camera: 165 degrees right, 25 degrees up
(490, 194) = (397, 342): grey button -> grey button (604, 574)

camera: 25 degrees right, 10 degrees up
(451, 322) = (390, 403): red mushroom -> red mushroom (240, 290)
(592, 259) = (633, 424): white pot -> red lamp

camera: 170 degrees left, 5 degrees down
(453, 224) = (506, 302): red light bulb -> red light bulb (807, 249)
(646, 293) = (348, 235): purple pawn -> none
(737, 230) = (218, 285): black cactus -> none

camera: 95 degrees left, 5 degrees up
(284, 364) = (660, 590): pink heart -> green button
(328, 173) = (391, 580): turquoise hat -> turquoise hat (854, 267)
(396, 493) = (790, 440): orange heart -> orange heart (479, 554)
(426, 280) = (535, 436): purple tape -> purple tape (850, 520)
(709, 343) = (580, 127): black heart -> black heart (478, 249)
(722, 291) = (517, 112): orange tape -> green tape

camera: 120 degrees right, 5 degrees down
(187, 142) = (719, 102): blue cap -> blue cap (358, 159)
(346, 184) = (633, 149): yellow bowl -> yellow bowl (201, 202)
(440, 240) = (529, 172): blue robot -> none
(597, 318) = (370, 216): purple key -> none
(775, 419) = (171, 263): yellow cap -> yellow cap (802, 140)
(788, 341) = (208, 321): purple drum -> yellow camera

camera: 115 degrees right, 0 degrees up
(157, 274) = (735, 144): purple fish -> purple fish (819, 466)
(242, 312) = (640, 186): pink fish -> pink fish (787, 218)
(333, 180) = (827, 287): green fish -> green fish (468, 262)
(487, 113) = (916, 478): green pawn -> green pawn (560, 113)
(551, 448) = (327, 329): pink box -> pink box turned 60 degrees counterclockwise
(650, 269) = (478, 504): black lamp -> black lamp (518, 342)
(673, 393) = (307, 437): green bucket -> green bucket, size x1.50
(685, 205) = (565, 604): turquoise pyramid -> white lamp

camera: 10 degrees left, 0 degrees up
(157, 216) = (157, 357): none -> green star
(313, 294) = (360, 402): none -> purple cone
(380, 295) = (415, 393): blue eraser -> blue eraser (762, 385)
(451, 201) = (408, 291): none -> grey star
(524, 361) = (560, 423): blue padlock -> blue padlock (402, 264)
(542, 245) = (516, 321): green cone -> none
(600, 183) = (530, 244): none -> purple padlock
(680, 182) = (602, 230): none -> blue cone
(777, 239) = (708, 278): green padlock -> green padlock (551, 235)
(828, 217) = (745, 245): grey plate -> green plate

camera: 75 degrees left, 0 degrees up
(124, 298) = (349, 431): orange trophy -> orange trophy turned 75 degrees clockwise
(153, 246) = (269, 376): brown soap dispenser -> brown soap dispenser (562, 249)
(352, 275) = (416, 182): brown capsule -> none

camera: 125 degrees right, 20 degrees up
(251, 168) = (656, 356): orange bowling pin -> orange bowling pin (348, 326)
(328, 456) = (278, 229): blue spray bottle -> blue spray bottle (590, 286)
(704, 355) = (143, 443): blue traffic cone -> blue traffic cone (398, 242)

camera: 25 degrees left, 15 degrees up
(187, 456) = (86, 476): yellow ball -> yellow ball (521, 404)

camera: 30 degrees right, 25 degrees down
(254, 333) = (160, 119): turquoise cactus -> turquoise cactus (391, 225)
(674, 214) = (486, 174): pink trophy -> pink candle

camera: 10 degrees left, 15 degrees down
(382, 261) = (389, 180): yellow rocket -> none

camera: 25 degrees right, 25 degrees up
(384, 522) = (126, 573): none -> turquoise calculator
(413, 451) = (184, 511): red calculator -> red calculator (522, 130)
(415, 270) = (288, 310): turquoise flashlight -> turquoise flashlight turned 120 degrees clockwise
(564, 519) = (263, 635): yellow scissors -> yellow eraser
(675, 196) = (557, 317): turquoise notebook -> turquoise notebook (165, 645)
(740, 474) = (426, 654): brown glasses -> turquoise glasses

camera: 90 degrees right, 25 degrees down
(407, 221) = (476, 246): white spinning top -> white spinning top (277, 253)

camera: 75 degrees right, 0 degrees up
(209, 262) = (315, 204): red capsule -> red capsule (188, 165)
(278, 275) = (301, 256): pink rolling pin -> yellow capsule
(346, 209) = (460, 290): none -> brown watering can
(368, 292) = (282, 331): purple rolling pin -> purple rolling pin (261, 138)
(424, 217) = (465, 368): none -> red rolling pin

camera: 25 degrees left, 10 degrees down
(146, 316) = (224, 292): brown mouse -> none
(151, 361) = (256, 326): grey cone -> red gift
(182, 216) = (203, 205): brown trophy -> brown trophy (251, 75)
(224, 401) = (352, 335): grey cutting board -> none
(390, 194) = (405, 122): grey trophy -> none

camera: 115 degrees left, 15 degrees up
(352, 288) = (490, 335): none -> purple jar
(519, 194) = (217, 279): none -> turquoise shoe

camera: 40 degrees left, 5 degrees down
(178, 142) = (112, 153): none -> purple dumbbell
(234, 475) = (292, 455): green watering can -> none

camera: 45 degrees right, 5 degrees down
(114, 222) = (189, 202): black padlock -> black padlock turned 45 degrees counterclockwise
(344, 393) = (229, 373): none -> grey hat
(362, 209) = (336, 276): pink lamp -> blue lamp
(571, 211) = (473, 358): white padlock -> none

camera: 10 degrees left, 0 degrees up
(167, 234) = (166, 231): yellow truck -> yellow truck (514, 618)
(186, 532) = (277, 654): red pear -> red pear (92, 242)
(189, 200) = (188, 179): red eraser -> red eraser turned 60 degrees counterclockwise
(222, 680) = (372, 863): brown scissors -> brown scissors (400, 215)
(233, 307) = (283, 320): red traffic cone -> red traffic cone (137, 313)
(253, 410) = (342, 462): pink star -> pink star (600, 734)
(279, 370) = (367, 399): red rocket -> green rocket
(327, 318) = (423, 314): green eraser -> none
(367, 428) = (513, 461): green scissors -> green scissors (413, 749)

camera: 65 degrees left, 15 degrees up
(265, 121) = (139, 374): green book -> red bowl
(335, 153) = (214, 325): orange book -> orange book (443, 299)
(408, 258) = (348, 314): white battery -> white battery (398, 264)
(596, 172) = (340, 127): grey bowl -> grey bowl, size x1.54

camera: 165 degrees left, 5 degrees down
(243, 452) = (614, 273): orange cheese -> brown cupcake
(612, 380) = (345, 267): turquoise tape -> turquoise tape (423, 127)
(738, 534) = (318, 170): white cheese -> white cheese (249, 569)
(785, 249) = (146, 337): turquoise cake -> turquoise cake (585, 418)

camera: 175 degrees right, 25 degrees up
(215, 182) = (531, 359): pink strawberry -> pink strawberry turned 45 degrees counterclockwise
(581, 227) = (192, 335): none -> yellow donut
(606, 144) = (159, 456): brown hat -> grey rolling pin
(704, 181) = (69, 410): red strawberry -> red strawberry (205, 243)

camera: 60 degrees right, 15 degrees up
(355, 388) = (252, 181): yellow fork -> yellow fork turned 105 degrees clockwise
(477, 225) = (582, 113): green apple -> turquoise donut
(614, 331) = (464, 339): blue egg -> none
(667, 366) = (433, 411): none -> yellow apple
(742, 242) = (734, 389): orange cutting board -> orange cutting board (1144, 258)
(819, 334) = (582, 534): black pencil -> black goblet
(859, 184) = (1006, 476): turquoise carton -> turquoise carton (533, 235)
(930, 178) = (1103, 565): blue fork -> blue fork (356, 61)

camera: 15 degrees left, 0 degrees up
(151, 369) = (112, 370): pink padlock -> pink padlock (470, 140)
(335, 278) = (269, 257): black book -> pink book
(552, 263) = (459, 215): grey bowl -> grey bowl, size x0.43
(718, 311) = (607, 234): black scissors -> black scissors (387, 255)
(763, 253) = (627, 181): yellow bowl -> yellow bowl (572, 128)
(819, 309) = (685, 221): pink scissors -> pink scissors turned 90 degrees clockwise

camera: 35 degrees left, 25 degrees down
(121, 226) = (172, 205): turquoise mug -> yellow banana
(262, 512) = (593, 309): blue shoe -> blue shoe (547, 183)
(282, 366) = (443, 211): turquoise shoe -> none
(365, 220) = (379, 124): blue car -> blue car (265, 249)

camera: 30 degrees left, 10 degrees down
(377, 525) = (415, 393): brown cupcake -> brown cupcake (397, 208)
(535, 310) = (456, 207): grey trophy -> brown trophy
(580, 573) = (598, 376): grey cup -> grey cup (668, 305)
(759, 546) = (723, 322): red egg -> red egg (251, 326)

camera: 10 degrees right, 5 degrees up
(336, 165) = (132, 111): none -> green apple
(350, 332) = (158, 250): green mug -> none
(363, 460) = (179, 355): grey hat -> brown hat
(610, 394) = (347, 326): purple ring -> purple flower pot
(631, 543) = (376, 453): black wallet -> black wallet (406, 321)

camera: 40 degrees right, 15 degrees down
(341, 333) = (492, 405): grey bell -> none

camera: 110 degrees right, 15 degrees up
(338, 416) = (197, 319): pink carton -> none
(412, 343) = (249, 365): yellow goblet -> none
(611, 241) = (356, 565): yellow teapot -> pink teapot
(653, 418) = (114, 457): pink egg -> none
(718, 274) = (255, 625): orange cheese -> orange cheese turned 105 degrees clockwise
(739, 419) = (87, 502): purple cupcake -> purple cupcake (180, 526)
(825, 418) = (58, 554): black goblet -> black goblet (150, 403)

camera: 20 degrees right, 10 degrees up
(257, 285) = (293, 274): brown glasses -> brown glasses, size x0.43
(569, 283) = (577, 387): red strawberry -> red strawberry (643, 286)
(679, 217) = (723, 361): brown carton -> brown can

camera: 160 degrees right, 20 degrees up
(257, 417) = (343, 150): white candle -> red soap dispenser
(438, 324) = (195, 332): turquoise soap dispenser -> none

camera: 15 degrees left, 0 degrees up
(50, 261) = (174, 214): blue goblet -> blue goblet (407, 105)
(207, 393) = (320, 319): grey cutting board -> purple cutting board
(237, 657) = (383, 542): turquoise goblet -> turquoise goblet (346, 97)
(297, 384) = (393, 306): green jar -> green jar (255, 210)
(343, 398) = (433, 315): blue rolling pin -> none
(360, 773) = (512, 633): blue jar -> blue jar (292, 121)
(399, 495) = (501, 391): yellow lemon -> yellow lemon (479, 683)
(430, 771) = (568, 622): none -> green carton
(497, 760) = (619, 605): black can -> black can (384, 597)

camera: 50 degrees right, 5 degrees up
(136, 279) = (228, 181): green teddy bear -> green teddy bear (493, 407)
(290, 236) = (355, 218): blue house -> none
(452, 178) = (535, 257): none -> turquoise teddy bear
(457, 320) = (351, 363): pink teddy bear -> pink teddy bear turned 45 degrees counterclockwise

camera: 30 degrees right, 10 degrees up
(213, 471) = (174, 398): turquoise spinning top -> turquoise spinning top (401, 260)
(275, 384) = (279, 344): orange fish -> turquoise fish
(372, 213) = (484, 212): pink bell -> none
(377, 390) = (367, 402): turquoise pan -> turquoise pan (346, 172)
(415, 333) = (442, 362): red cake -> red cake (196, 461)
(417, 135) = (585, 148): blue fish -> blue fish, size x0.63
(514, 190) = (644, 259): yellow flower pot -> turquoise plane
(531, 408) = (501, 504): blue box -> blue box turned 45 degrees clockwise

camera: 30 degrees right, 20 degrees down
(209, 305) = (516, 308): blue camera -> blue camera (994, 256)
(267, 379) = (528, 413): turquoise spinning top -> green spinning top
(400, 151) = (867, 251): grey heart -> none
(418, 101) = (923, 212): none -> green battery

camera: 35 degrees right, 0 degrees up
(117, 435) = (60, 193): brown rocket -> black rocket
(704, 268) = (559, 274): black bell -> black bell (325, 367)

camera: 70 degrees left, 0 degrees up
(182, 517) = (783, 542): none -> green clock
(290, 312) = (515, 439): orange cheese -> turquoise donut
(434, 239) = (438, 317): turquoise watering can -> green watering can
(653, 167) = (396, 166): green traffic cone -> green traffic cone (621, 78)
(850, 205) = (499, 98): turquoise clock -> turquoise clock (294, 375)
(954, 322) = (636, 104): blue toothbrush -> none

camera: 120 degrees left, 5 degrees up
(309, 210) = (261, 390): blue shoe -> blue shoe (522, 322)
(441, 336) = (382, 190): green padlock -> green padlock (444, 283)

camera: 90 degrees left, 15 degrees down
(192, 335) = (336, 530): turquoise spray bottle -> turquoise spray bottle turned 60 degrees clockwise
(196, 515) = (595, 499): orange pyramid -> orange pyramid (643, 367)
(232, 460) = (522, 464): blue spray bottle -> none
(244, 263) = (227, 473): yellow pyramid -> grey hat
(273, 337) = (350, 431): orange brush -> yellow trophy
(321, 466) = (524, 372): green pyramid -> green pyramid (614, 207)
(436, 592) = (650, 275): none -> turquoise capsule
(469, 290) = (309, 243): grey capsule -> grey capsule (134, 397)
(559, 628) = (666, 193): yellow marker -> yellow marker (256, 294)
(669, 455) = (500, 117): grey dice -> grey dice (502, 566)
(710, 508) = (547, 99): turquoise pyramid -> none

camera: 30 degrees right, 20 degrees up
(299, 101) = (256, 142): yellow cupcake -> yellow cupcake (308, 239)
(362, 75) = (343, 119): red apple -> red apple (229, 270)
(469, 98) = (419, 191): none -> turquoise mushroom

******************************

▶ _What the task asks_
From the records above, transcribe exactly the run of lines that opens with the line holding "(763, 253) = (627, 181): yellow" and closes with the line holding "(341, 333) = (492, 405): grey bell -> none", both included.

▶ _Result of the exercise_
(763, 253) = (627, 181): yellow bowl -> yellow bowl (572, 128)
(819, 309) = (685, 221): pink scissors -> pink scissors turned 90 degrees clockwise

camera: 35 degrees left, 25 degrees down
(121, 226) = (172, 205): turquoise mug -> yellow banana
(262, 512) = (593, 309): blue shoe -> blue shoe (547, 183)
(282, 366) = (443, 211): turquoise shoe -> none
(365, 220) = (379, 124): blue car -> blue car (265, 249)

camera: 30 degrees left, 10 degrees down
(377, 525) = (415, 393): brown cupcake -> brown cupcake (397, 208)
(535, 310) = (456, 207): grey trophy -> brown trophy
(580, 573) = (598, 376): grey cup -> grey cup (668, 305)
(759, 546) = (723, 322): red egg -> red egg (251, 326)

camera: 10 degrees right, 5 degrees up
(336, 165) = (132, 111): none -> green apple
(350, 332) = (158, 250): green mug -> none
(363, 460) = (179, 355): grey hat -> brown hat
(610, 394) = (347, 326): purple ring -> purple flower pot
(631, 543) = (376, 453): black wallet -> black wallet (406, 321)

camera: 40 degrees right, 15 degrees down
(341, 333) = (492, 405): grey bell -> none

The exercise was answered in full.